* **AIM OF THE TASK**:
Find every line in the entries that holds the string "black" and report it.

* **RECORDS TO USE**:
══════════════════════════════

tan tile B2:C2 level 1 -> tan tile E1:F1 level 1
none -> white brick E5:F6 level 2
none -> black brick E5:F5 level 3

══════════════════════════════

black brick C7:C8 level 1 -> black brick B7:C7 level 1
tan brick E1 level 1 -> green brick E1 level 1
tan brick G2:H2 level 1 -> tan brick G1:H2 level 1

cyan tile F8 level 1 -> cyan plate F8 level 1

══════════════════════════════

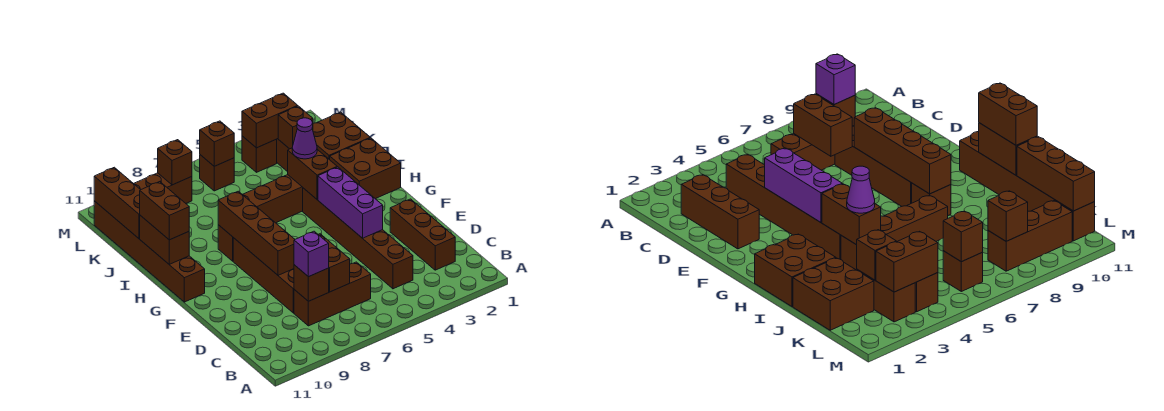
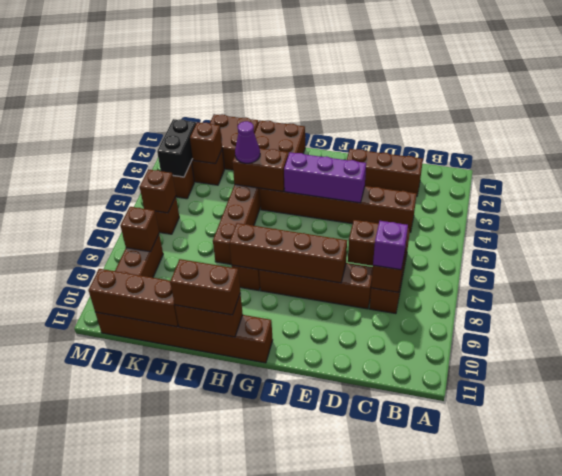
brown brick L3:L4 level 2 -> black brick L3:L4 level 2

══════════════════════════════

* **TASK RESULT**:
none -> black brick E5:F5 level 3
black brick C7:C8 level 1 -> black brick B7:C7 level 1
brown brick L3:L4 level 2 -> black brick L3:L4 level 2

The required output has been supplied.